**Action item**
Below are records to transcribe exactly, without their pictures.

(Data excerpts begins)

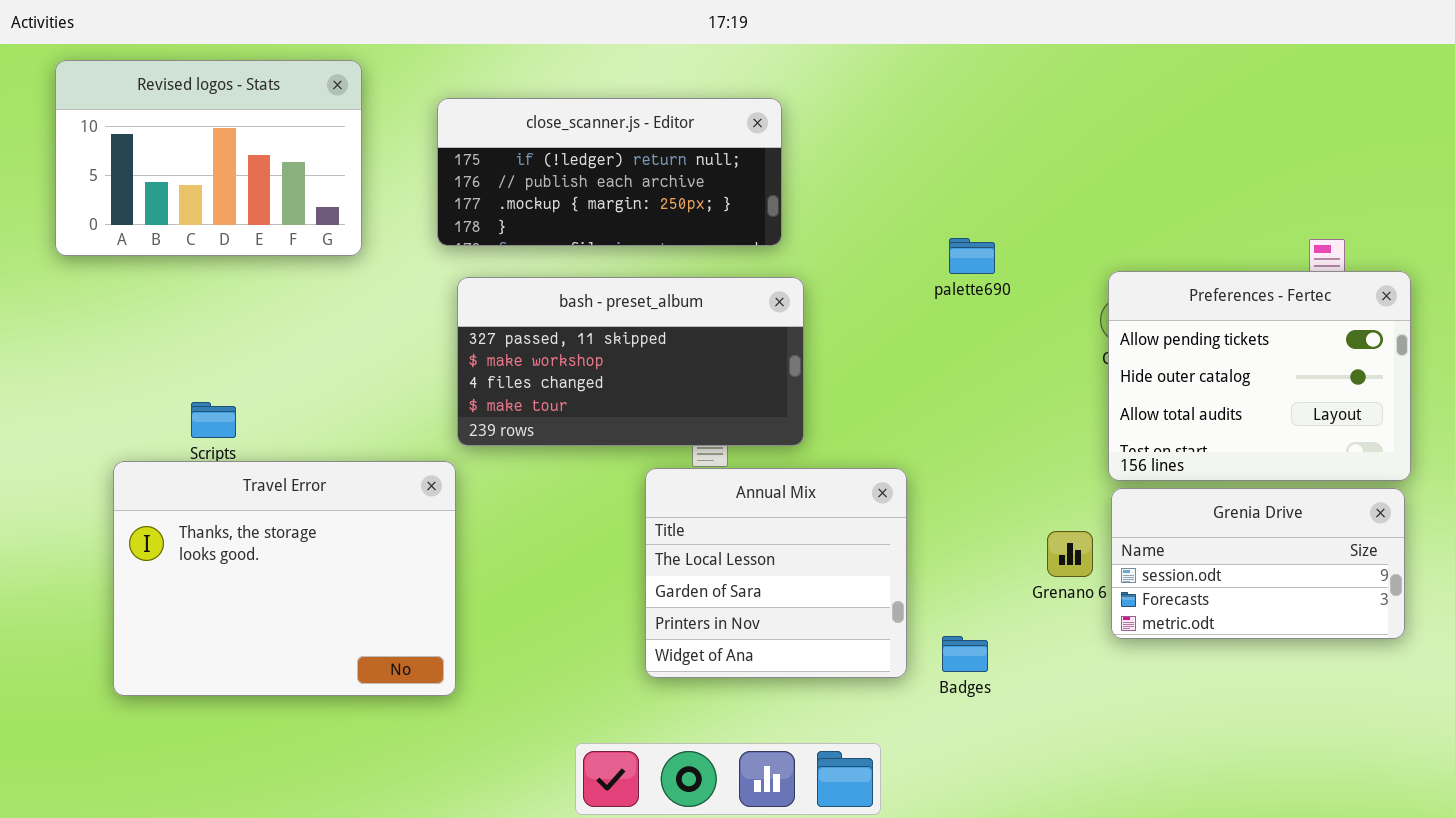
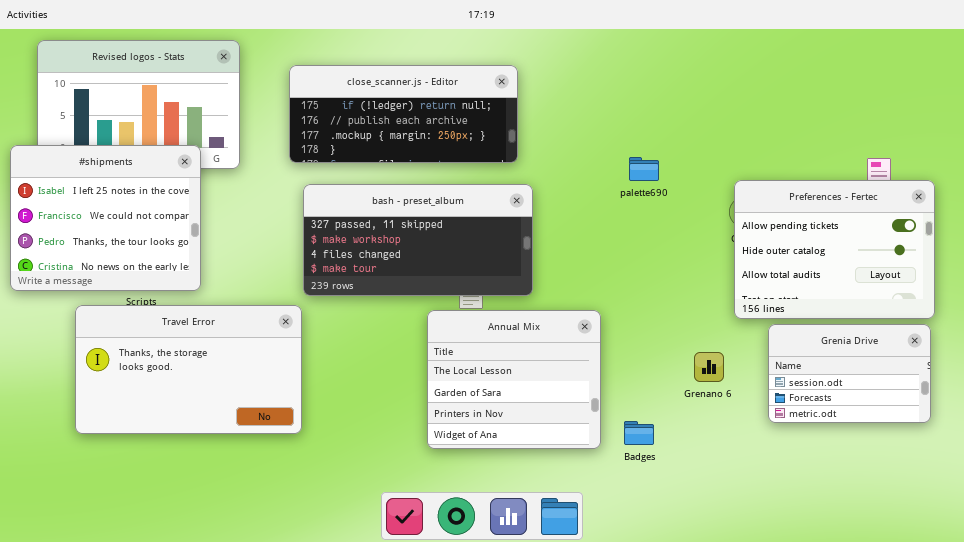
#shipments: none -> [10,145,201,291], opened
Travel Error: [113,461,456,696] -> [75,305,302,434], resized
Grenia Drive: [1111,488,1405,639] -> [768,324,931,423], resized

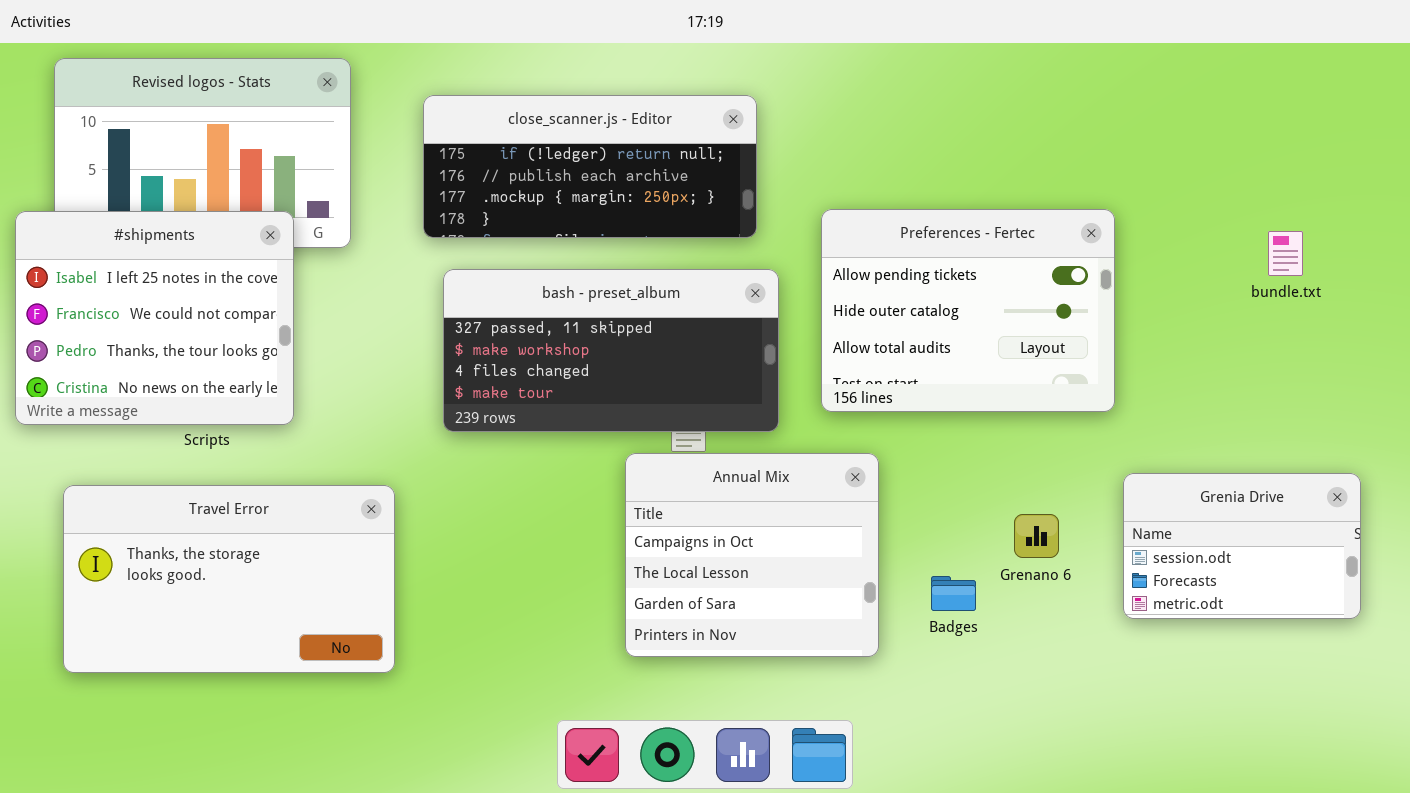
Preferences - Fertec: [734,180,935,319] -> [821,209,1115,412], moved
Travel Error: [75,305,302,434] -> [63,485,395,673], moved
Annual Mix: [427,310,601,449] -> [625,453,879,657], scrolled up 1 row
Badges: [624,421,654,445] -> [931,576,976,611], moved

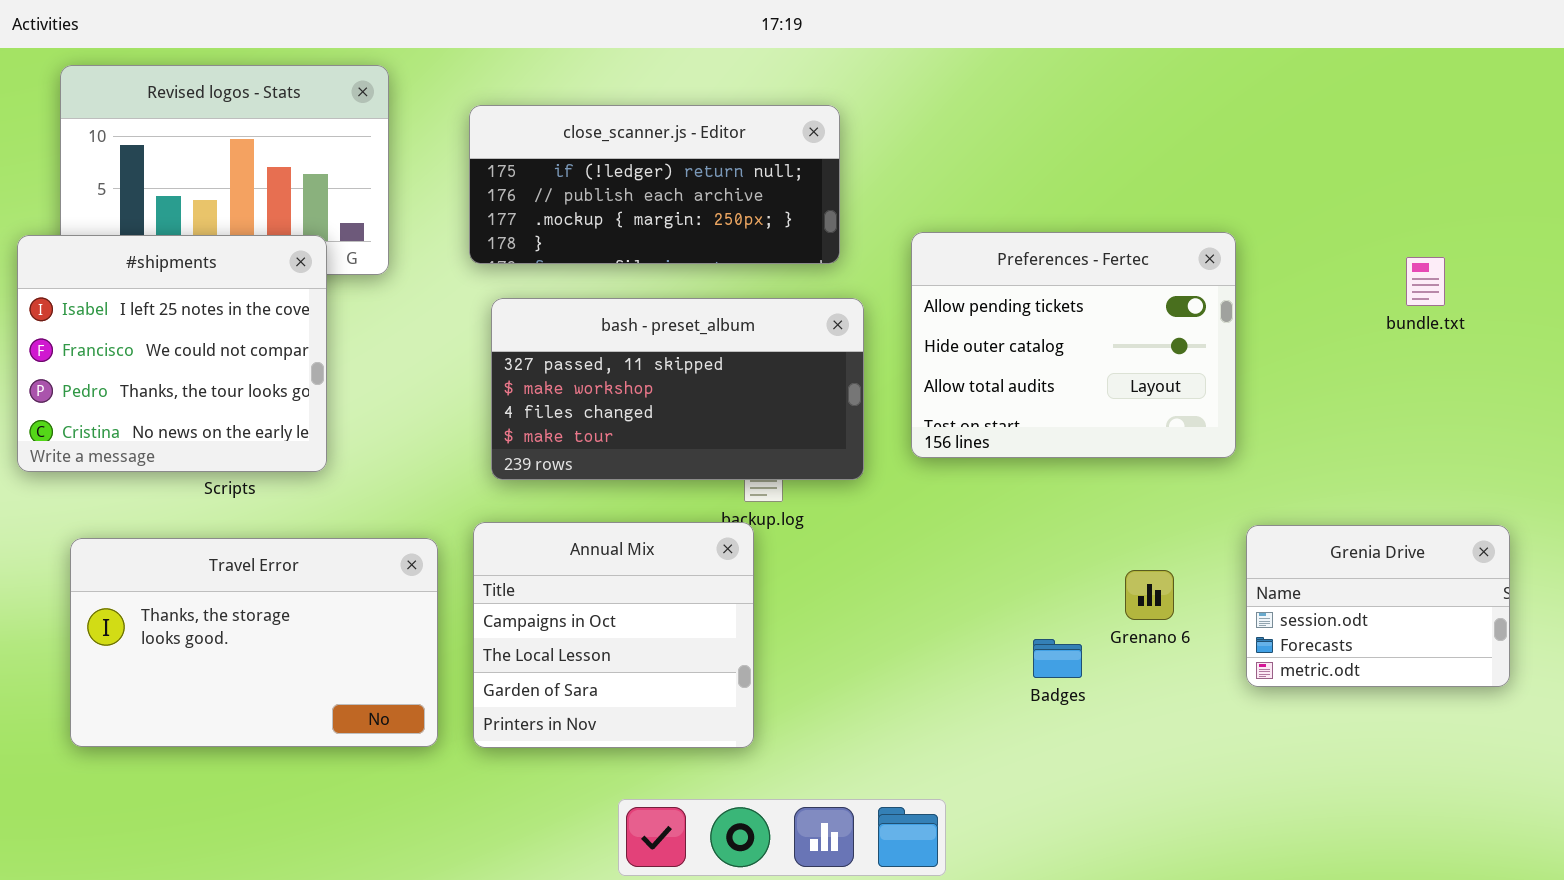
Annual Mix: [625,453,879,657] -> [473,522,754,748], moved

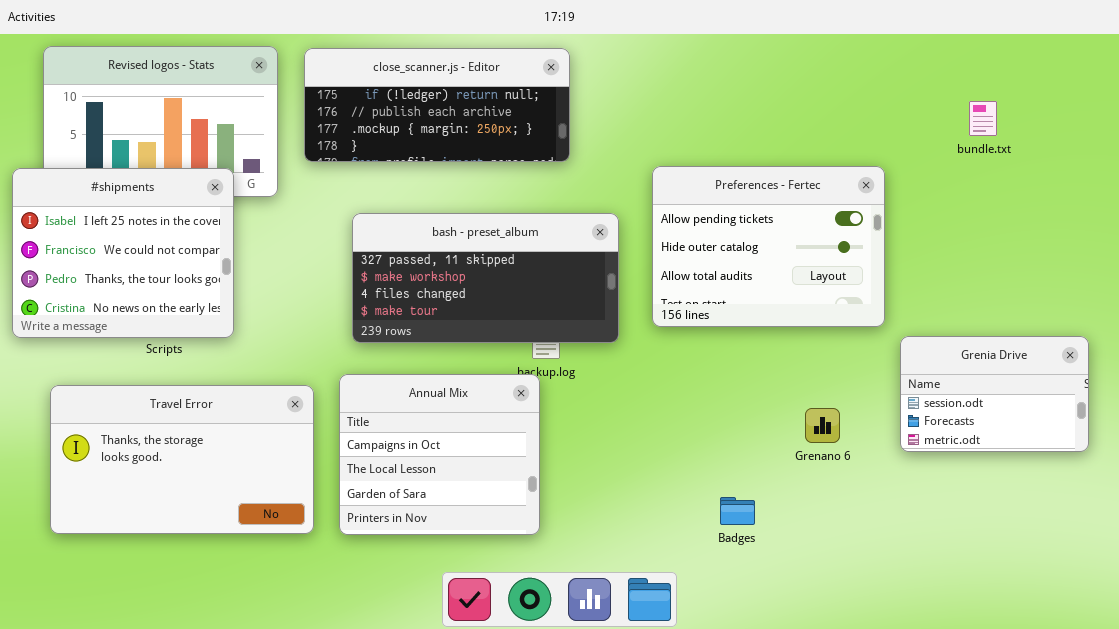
close_scanner.js - Editor: [469,105,840,264] -> [304,48,570,162], moved
bundle.txt: [1406,257,1445,306] -> [969,101,997,136], moved
Grenia Drive: [1246,525,1510,687] -> [900,336,1089,452], moved
Badges: [1033,639,1082,678] -> [720,497,755,525], moved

(Data excerpts ends)

**Solved problem**
#shipments: none -> [10,145,201,291], opened
Travel Error: [113,461,456,696] -> [75,305,302,434], resized
Grenia Drive: [1111,488,1405,639] -> [768,324,931,423], resized

Preferences - Fertec: [734,180,935,319] -> [821,209,1115,412], moved
Travel Error: [75,305,302,434] -> [63,485,395,673], moved
Annual Mix: [427,310,601,449] -> [625,453,879,657], scrolled up 1 row
Badges: [624,421,654,445] -> [931,576,976,611], moved

Annual Mix: [625,453,879,657] -> [473,522,754,748], moved

close_scanner.js - Editor: [469,105,840,264] -> [304,48,570,162], moved
bundle.txt: [1406,257,1445,306] -> [969,101,997,136], moved
Grenia Drive: [1246,525,1510,687] -> [900,336,1089,452], moved
Badges: [1033,639,1082,678] -> [720,497,755,525], moved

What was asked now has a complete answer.